(Dataset excerpts)
⁂

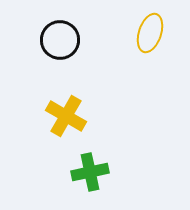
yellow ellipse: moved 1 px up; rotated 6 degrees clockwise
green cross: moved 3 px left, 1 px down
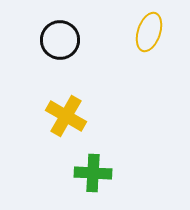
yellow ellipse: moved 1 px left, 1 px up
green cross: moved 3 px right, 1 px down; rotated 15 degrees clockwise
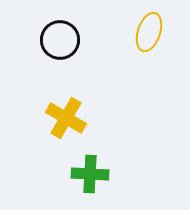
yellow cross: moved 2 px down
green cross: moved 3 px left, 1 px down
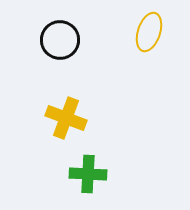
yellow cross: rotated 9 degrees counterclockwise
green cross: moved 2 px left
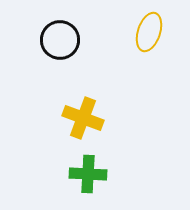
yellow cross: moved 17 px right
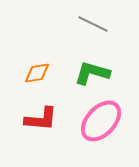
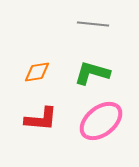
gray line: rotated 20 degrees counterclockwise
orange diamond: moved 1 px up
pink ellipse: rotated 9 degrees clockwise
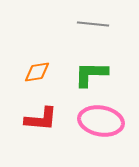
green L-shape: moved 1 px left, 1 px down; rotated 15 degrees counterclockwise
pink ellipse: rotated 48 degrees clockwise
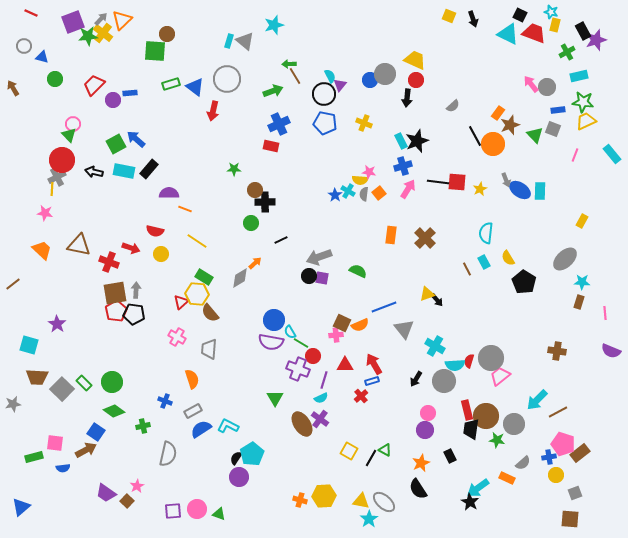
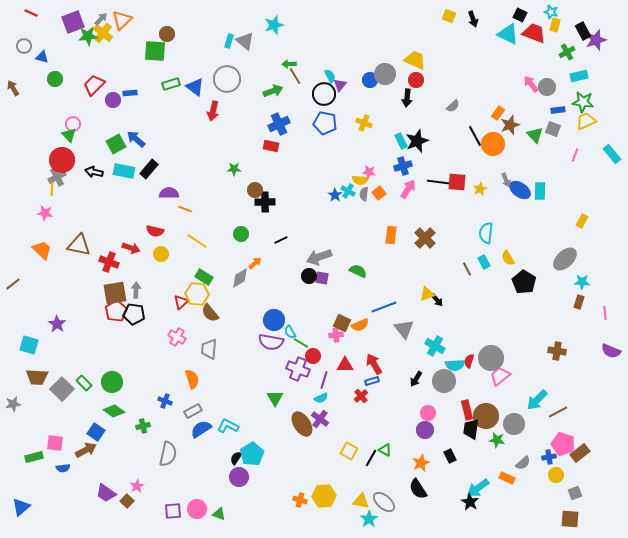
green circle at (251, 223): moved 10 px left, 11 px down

⁂

(EXERCISE)
Update everything from the line containing "yellow cross: rotated" down to the last of these lines so that "pink ellipse" reads "purple ellipse", keeping all else unchanged. Leave the pictures out of your answer.

(SOLUTION FOR THIS PROBLEM)
yellow cross: rotated 9 degrees counterclockwise
green cross: moved 2 px left
yellow cross: moved 17 px right
gray line: rotated 20 degrees counterclockwise
orange diamond: moved 1 px up
purple ellipse: rotated 9 degrees clockwise
green L-shape: moved 1 px left, 1 px down; rotated 15 degrees counterclockwise
purple ellipse: rotated 48 degrees clockwise
green circle at (251, 223): moved 10 px left, 11 px down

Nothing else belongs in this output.